## What is expected
Rewrite as a JSON list of strings the part that opens with the line containing "No, it is behind (250, 515)." and closes with the line containing "Yes, it is behind point (219, 620).", both included, using one string per line and leaving out blank lines.

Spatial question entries
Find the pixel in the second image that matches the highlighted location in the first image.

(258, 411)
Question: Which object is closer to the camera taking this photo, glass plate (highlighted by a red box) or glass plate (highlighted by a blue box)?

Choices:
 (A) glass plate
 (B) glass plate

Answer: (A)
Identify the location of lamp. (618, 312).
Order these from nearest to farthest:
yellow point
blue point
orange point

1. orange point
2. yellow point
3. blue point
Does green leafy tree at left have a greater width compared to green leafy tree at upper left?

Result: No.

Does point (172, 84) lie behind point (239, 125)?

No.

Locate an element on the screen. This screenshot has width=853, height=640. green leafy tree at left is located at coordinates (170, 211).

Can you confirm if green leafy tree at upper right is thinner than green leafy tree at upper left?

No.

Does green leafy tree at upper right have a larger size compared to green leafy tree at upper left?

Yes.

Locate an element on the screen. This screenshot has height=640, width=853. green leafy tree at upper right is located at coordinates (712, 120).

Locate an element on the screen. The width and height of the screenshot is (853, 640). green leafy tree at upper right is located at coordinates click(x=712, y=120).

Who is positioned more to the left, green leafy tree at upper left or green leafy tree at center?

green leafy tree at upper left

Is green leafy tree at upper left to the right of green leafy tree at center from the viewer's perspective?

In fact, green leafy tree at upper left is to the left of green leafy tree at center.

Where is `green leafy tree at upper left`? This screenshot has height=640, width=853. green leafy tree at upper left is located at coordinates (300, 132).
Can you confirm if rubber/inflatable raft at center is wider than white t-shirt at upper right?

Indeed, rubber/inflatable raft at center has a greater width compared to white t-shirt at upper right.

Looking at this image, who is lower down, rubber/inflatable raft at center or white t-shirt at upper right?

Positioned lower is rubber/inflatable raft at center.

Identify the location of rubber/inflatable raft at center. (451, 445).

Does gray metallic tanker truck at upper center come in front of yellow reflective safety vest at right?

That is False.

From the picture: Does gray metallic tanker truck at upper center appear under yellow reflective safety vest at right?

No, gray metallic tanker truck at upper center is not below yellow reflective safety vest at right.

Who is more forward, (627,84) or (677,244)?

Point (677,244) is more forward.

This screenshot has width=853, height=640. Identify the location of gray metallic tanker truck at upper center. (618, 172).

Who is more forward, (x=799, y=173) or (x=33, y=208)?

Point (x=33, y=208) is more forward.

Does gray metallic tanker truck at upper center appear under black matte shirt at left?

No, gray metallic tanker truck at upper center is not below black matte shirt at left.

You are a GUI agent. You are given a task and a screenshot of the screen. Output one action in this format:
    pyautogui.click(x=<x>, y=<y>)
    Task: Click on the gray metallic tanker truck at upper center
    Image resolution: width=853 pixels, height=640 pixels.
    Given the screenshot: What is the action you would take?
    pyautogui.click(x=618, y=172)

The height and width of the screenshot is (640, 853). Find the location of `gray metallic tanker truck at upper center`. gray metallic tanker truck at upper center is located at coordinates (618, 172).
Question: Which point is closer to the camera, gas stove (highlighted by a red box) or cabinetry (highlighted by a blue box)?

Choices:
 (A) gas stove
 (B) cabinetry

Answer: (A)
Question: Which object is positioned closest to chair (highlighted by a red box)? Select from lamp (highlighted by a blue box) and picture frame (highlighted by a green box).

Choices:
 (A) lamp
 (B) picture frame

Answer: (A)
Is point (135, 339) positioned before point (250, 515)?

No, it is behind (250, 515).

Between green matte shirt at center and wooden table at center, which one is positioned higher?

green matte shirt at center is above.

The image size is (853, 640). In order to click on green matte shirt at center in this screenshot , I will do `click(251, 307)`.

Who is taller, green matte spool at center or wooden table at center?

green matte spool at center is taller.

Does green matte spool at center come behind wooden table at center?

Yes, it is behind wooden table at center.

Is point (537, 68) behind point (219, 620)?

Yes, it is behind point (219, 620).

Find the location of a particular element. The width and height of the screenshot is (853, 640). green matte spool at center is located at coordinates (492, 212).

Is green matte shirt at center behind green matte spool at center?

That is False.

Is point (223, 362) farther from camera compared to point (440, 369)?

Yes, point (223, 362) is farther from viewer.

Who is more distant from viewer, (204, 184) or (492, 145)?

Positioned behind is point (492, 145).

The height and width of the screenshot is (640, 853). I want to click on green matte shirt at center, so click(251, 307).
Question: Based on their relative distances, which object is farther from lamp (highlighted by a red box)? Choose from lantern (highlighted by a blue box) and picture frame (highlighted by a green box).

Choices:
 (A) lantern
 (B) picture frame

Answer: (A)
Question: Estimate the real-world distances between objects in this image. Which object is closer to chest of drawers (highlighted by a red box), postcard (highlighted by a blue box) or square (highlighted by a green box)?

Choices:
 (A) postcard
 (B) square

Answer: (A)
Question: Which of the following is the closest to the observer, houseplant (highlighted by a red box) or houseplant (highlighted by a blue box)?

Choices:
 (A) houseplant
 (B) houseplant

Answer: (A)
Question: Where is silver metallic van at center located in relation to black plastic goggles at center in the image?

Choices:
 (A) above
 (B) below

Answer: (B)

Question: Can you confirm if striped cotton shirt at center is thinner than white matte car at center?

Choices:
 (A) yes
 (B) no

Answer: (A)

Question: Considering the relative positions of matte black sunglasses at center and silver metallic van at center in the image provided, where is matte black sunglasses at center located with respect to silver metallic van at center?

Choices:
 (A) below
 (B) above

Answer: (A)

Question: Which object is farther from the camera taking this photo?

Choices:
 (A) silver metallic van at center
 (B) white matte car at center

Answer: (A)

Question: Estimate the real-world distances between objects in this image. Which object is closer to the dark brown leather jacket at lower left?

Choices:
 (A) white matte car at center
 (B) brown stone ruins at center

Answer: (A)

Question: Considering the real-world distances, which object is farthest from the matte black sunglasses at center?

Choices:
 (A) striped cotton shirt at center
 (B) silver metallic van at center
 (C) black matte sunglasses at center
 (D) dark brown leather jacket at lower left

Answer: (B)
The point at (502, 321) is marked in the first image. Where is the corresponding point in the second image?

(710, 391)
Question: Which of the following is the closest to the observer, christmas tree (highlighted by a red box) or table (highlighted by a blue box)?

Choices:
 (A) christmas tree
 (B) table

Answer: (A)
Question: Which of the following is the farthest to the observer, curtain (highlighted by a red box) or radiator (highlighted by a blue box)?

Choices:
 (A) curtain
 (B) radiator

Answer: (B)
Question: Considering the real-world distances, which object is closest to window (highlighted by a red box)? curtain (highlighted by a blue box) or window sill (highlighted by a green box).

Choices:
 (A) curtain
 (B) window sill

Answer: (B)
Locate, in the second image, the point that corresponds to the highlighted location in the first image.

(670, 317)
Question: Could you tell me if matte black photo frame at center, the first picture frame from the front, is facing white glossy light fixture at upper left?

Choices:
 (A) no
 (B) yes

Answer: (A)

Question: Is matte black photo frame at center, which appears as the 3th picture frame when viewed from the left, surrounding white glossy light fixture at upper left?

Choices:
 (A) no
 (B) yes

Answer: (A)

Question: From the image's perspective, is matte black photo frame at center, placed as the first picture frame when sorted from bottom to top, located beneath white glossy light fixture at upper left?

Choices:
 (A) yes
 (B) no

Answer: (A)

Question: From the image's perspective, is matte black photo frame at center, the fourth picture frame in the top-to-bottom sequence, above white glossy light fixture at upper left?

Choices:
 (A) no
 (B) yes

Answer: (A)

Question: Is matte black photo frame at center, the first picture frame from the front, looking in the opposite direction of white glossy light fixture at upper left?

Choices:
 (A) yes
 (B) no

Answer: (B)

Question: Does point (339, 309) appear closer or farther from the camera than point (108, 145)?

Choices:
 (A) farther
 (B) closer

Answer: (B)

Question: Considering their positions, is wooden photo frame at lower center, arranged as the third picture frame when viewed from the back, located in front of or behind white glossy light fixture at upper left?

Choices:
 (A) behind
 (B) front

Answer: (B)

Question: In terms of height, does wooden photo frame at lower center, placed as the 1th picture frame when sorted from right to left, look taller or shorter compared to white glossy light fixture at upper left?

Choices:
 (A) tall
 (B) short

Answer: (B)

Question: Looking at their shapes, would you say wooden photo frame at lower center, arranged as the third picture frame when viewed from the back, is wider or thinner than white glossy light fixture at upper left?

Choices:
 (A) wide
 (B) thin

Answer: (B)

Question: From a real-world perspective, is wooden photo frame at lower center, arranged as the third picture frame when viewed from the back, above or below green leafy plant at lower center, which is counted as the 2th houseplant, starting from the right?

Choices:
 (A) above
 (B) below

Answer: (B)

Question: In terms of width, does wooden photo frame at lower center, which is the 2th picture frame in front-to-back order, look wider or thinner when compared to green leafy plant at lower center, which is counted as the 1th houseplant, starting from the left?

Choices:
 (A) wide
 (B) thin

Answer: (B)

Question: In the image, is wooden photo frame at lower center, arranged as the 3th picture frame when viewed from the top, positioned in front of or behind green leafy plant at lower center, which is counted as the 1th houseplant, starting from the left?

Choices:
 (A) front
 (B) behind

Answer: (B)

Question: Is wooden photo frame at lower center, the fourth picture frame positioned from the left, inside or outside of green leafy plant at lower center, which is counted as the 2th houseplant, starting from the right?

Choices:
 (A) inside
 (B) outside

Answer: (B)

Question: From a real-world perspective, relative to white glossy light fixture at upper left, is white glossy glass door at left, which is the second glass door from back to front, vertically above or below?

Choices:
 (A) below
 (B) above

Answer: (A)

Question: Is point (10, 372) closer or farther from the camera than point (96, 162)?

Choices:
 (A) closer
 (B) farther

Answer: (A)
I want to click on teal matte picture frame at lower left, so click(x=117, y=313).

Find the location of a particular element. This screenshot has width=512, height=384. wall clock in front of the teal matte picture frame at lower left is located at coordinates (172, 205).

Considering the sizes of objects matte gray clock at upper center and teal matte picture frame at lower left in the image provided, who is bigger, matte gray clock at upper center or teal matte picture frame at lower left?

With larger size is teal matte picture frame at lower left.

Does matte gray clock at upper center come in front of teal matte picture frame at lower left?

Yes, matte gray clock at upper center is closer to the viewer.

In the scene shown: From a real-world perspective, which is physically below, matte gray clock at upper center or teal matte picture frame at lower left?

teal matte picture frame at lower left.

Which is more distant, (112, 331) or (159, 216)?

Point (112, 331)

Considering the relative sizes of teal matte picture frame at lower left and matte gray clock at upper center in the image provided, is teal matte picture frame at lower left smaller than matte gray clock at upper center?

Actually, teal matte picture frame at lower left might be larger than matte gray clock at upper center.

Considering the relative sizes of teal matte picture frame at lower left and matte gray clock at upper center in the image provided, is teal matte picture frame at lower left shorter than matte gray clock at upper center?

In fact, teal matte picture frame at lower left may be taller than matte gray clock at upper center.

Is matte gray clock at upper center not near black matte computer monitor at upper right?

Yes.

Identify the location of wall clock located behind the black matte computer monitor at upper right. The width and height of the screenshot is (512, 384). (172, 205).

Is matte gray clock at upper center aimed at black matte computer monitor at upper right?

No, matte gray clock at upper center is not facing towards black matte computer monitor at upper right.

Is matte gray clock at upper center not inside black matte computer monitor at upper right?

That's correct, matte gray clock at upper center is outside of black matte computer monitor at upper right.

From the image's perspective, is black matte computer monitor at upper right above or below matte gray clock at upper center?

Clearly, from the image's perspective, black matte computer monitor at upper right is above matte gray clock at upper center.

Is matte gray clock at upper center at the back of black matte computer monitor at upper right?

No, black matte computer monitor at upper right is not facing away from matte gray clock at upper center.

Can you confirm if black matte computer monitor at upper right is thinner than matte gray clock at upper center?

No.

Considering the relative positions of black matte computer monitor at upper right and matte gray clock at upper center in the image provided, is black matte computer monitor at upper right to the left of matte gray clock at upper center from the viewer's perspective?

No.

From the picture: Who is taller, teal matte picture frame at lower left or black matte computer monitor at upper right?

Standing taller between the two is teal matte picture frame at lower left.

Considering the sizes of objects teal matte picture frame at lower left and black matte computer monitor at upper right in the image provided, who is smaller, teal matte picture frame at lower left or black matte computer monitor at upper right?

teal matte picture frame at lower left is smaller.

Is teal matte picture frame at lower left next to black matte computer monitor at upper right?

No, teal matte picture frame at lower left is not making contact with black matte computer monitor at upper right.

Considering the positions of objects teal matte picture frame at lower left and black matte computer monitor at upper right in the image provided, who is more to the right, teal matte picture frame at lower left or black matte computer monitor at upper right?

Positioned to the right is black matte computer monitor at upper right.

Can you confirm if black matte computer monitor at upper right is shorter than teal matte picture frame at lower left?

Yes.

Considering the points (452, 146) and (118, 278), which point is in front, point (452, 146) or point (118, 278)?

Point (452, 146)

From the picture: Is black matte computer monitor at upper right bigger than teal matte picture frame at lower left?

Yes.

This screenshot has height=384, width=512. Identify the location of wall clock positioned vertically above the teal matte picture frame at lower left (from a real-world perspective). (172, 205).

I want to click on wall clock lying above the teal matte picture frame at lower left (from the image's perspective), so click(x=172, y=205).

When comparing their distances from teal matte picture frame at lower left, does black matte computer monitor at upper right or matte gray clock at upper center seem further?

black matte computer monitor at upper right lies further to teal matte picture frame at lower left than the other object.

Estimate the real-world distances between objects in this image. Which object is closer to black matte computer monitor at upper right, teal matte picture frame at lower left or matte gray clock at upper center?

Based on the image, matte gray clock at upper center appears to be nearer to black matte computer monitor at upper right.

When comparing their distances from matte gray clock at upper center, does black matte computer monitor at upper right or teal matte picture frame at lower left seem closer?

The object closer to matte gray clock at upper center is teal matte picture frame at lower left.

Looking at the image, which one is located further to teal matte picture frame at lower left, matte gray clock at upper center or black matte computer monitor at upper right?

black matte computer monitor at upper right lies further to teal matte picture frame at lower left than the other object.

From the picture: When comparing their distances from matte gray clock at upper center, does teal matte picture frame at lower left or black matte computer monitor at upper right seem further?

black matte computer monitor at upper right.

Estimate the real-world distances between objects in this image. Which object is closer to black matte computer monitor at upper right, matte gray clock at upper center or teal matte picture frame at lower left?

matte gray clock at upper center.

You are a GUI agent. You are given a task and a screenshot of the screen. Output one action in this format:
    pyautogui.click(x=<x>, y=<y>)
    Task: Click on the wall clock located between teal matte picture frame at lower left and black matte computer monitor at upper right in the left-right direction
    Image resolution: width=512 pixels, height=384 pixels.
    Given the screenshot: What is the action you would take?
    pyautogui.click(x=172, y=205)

## Written response
[
  "No, it is behind (250, 515).",
  "Between green matte shirt at center and wooden table at center, which one is positioned higher?",
  "green matte shirt at center is above.",
  "The image size is (853, 640). In order to click on green matte shirt at center in this screenshot , I will do `click(251, 307)`.",
  "Who is taller, green matte spool at center or wooden table at center?",
  "green matte spool at center is taller.",
  "Does green matte spool at center come behind wooden table at center?",
  "Yes, it is behind wooden table at center.",
  "Is point (537, 68) behind point (219, 620)?",
  "Yes, it is behind point (219, 620)."
]